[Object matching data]
>>>

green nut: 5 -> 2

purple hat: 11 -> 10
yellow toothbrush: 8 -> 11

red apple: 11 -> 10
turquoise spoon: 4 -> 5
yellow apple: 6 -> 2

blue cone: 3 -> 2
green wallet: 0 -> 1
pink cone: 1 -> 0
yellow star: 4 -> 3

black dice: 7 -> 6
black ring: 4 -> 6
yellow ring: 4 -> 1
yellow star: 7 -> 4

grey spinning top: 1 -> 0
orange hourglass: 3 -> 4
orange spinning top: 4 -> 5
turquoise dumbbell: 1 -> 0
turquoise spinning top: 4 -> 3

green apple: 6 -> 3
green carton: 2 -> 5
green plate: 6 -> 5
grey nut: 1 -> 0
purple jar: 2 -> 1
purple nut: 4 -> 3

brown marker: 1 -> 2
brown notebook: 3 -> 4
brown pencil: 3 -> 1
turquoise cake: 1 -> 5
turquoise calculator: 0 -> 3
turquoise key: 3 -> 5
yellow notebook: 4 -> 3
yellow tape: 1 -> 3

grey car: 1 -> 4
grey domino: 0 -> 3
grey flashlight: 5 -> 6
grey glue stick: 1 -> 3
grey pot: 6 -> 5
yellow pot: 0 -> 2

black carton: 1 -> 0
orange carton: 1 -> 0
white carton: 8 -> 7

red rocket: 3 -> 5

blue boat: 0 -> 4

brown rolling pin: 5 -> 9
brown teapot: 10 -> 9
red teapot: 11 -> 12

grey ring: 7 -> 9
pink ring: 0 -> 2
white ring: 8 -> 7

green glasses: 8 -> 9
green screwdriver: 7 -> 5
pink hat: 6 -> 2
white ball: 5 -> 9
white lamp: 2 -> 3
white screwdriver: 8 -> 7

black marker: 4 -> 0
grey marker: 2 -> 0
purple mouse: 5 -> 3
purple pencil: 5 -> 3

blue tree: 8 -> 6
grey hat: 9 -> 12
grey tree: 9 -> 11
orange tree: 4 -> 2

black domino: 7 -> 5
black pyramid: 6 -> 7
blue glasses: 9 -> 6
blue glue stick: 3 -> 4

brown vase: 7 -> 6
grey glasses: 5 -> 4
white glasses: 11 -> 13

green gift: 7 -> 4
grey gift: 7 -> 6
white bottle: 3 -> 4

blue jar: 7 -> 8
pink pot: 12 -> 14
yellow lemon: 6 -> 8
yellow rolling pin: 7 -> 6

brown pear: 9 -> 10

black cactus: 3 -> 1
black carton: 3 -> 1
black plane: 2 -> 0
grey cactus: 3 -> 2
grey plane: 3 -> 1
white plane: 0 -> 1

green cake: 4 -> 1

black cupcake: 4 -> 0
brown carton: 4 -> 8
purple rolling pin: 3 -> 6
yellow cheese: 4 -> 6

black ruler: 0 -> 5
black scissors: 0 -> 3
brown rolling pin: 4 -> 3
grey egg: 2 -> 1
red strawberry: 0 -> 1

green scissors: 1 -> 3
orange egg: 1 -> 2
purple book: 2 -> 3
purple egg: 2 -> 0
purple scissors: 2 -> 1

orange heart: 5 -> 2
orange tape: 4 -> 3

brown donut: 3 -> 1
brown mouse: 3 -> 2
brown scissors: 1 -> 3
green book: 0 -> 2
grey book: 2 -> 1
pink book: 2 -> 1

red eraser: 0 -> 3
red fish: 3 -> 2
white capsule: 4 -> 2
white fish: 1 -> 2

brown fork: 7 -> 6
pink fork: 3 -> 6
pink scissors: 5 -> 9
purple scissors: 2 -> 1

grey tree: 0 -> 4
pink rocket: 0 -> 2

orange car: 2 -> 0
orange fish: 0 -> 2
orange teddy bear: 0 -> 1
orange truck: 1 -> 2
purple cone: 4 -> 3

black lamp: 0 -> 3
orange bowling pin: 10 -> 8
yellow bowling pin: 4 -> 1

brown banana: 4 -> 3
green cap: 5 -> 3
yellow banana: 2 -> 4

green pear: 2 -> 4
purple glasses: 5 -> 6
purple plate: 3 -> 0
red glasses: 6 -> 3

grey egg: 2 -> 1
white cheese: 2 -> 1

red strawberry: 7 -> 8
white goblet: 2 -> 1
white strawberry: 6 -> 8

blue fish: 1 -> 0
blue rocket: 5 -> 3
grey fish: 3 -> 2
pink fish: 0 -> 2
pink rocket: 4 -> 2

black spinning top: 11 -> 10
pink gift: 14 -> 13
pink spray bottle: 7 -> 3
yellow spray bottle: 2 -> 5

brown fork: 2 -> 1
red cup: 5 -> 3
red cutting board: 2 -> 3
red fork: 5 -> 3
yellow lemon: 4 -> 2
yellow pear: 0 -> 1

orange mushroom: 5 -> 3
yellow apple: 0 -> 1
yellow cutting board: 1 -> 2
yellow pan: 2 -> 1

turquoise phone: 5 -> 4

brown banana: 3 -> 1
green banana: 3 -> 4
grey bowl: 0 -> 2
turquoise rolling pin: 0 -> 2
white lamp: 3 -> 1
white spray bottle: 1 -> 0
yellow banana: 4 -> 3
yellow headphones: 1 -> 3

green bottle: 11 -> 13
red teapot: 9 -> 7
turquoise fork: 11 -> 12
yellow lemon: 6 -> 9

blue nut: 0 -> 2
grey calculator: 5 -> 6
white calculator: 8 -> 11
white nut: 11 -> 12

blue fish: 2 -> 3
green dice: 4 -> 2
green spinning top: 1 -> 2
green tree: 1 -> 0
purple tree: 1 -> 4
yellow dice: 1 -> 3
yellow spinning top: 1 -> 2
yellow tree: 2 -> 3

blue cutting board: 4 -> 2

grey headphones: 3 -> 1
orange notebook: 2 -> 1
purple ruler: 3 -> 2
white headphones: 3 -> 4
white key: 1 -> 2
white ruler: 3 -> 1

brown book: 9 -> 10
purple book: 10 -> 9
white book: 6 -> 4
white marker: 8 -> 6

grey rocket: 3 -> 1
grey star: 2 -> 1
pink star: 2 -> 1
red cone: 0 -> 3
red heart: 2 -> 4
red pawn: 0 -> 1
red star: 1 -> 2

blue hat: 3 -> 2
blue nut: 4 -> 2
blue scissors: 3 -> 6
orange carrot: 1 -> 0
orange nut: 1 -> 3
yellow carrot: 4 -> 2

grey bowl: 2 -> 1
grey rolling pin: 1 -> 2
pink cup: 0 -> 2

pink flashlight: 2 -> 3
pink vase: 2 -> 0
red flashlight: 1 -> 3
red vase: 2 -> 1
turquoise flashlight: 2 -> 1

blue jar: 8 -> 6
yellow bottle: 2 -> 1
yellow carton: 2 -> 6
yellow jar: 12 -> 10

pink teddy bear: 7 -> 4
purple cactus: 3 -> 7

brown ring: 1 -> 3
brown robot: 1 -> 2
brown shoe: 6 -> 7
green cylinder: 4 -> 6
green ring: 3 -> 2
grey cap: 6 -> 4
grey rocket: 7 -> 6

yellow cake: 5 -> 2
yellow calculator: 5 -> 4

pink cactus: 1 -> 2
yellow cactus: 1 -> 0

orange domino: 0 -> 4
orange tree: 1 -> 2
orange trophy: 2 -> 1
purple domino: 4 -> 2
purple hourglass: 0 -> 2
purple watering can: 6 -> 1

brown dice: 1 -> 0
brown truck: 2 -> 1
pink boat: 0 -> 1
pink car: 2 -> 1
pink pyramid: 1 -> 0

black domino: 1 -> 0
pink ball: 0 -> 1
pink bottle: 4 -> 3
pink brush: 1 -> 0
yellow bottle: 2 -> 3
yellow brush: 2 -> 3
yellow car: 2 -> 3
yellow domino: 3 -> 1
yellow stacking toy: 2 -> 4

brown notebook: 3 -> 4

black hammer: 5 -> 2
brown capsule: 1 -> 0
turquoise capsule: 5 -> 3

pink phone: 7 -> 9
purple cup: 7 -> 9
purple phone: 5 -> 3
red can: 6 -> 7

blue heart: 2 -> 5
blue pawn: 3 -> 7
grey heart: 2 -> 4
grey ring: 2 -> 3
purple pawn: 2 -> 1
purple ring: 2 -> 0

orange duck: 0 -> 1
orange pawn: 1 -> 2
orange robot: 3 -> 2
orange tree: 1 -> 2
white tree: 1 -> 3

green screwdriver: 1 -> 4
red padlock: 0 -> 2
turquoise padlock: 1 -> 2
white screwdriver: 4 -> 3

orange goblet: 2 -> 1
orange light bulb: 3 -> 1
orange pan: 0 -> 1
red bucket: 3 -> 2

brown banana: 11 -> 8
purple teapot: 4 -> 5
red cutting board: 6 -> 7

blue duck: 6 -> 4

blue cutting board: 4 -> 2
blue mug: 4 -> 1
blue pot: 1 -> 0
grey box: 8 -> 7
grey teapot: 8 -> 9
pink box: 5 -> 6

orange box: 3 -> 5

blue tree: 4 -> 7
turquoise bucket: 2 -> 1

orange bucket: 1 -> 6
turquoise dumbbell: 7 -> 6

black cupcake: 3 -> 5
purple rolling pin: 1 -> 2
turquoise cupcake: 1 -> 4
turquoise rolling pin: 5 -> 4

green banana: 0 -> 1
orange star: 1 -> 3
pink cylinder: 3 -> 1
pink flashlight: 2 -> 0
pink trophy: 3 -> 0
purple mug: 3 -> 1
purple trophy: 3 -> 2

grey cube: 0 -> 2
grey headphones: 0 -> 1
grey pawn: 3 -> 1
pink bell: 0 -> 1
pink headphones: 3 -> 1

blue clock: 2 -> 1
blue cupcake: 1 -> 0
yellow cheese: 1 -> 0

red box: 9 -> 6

<<<

* **Exercise goal**: Gather all lines from the records above in which "headphones" appears.

* **Result below**:
yellow headphones: 1 -> 3
grey headphones: 3 -> 1
white headphones: 3 -> 4
grey headphones: 0 -> 1
pink headphones: 3 -> 1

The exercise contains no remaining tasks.